[REQUIRED WORK]: Every record here must be copied exactly, except for the images it holds.

---------- INFORMATION SHOWN ----------

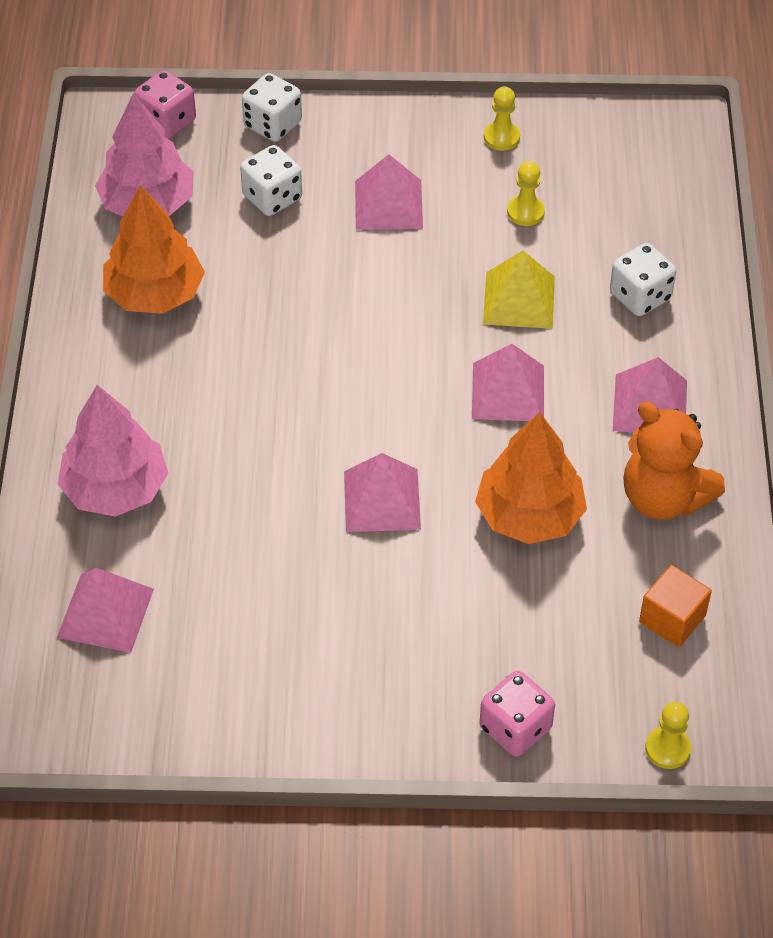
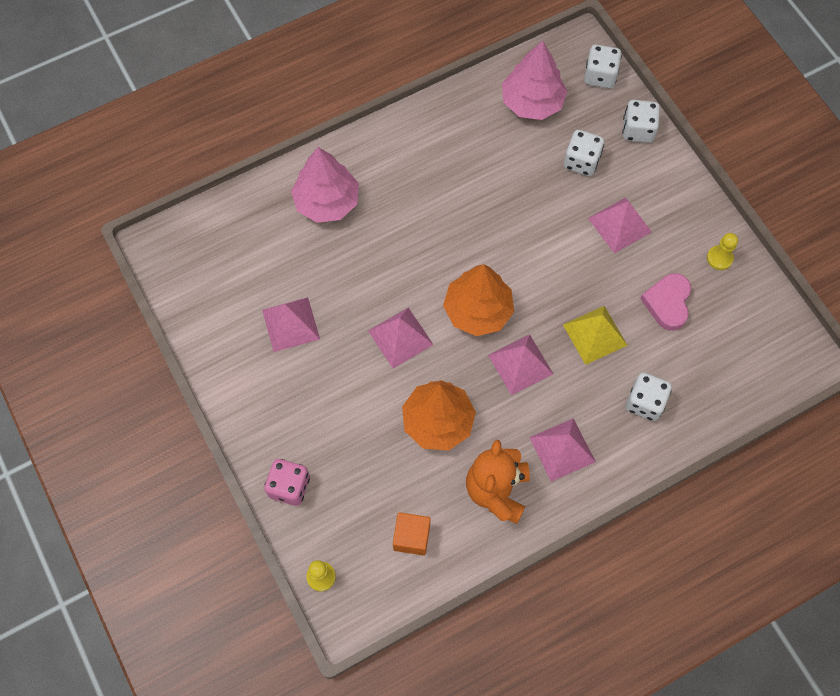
camera: 60 degrees right, 15 degrees up
pink pyramid [57,568,154,653] -> pink pyramid moved to [262,297,320,352]
orange tree [103,185,205,314] -> orange tree moved to [443,264,514,336]
pink dice [134,70,196,139] -> white dice [584,44,622,88]
yellow pawn [507,161,545,226] -> pink heart [640,273,691,331]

----------

[REPLY TO THE EXERCISE]:
camera: 60 degrees right, 15 degrees up
pink pyramid [57,568,154,653] -> pink pyramid moved to [262,297,320,352]
orange tree [103,185,205,314] -> orange tree moved to [443,264,514,336]
pink dice [134,70,196,139] -> white dice [584,44,622,88]
yellow pawn [507,161,545,226] -> pink heart [640,273,691,331]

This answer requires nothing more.